Provide again, from the entries below, every line from the one containing "camera: 20 degrees left, 5 degrees down" through the one containing "none -> brown cube [379,247,437,312]", exactly as written, and no other line.

[Dataset extract — start]

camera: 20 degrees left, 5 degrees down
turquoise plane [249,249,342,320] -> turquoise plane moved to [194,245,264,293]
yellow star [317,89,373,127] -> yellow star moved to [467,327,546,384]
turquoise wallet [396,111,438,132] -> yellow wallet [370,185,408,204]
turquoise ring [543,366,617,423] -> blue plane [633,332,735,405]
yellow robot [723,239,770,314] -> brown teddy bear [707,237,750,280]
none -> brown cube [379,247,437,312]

[Dataset extract — finish]
[Dataset extract — start]

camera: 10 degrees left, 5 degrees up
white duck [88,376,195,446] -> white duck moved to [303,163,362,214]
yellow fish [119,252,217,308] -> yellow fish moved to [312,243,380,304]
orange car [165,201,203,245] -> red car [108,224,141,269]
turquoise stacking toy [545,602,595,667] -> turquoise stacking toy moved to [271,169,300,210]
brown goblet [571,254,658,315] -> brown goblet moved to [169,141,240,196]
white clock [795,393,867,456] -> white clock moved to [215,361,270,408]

[Dataset extract — finish]
[Dataset extract — start]

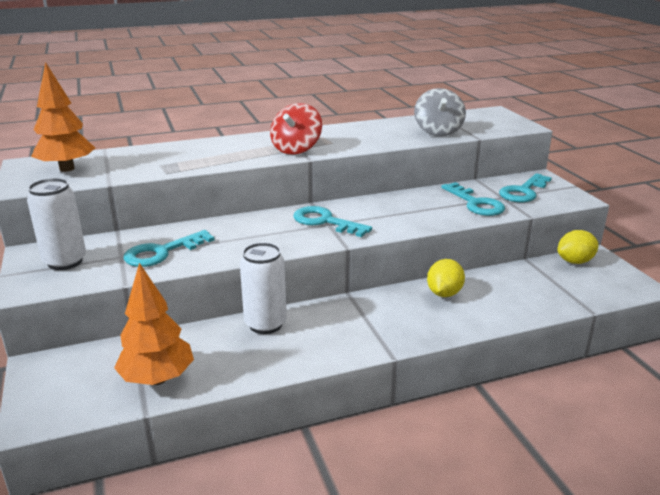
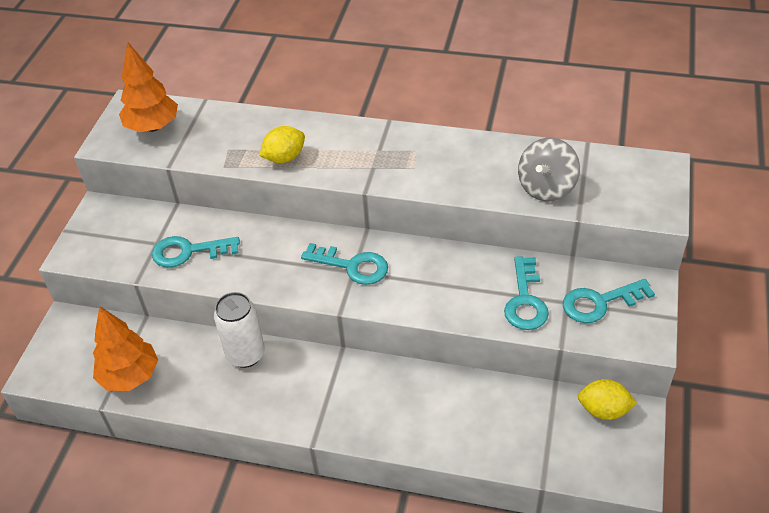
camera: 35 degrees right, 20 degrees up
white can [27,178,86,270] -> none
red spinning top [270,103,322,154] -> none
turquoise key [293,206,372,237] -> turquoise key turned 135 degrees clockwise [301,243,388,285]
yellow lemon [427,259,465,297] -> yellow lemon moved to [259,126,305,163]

[Dataset extract — finish]

Response box:
camera: 20 degrees left, 5 degrees down
turquoise plane [249,249,342,320] -> turquoise plane moved to [194,245,264,293]
yellow star [317,89,373,127] -> yellow star moved to [467,327,546,384]
turquoise wallet [396,111,438,132] -> yellow wallet [370,185,408,204]
turquoise ring [543,366,617,423] -> blue plane [633,332,735,405]
yellow robot [723,239,770,314] -> brown teddy bear [707,237,750,280]
none -> brown cube [379,247,437,312]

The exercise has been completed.